#### Directions:
Every entry in the following listing must be restated word for word, though not its pictures.

╔══

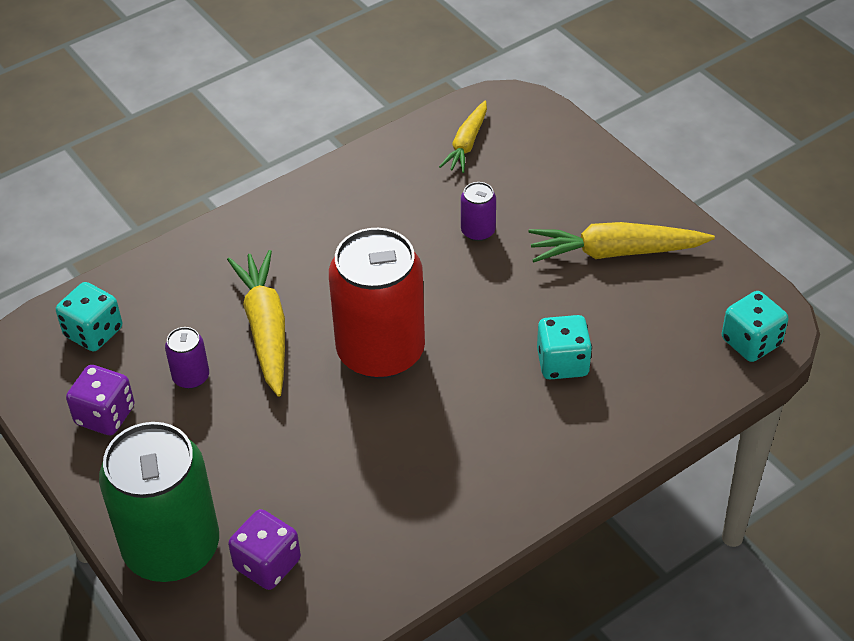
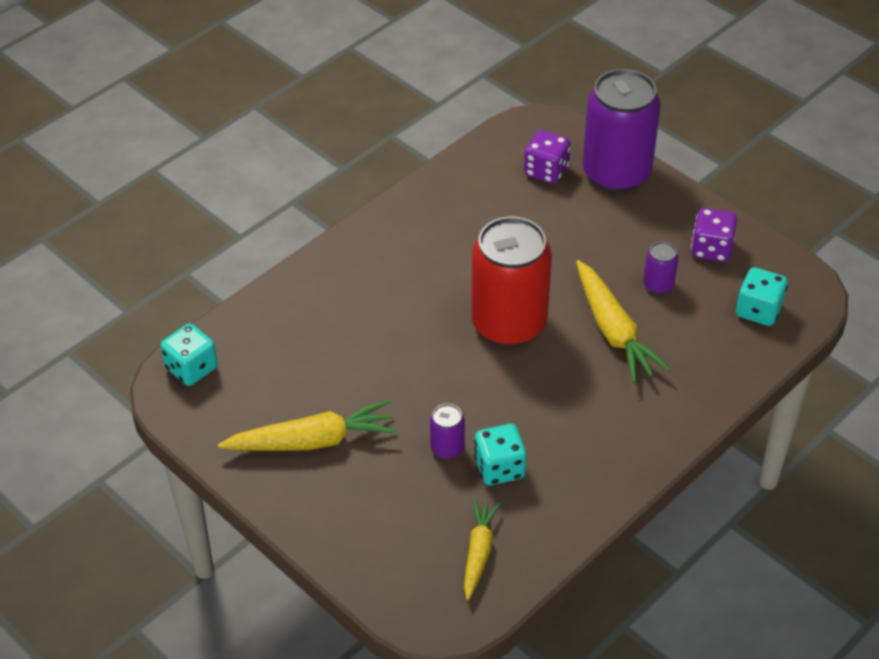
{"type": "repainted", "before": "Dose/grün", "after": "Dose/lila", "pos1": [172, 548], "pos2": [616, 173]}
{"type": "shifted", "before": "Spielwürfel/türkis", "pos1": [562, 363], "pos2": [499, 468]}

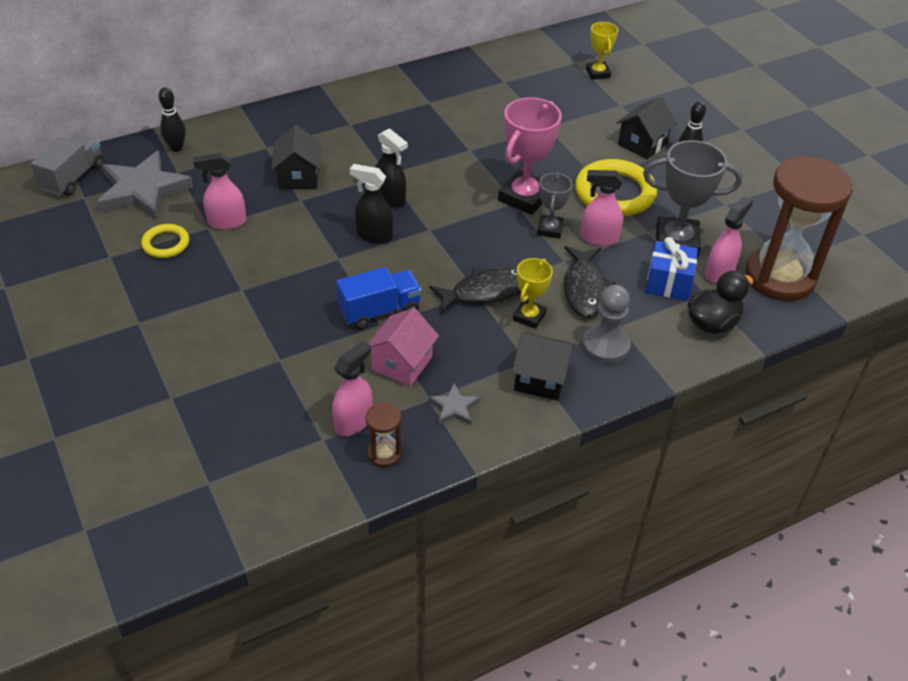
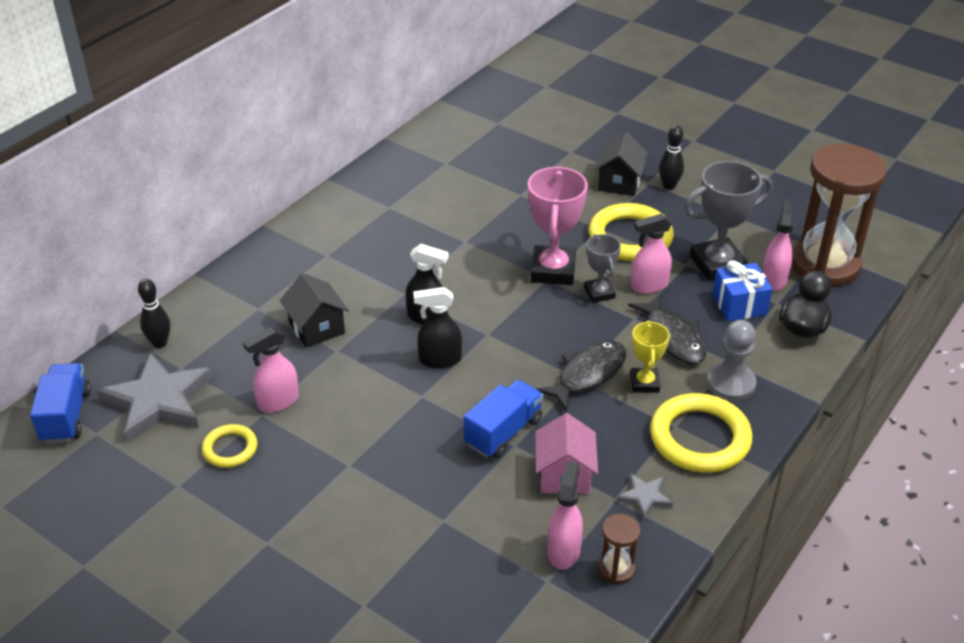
{"type": "repainted", "before": "Lastwagen/grau", "after": "Lastwagen/blau", "pos1": [73, 177], "pos2": [66, 416]}
{"type": "swapped", "before": "Haus/schwarz", "after": "Ring/gelb", "pos1": [541, 379], "pos2": [700, 438]}
{"type": "gone", "before": "Pokal/gelb", "pos1": [598, 73]}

╚══

#### Solution to this exercise:
{"type": "repainted", "before": "Dose/grün", "after": "Dose/lila", "pos1": [172, 548], "pos2": [616, 173]}
{"type": "shifted", "before": "Spielwürfel/türkis", "pos1": [562, 363], "pos2": [499, 468]}

{"type": "repainted", "before": "Lastwagen/grau", "after": "Lastwagen/blau", "pos1": [73, 177], "pos2": [66, 416]}
{"type": "swapped", "before": "Haus/schwarz", "after": "Ring/gelb", "pos1": [541, 379], "pos2": [700, 438]}
{"type": "gone", "before": "Pokal/gelb", "pos1": [598, 73]}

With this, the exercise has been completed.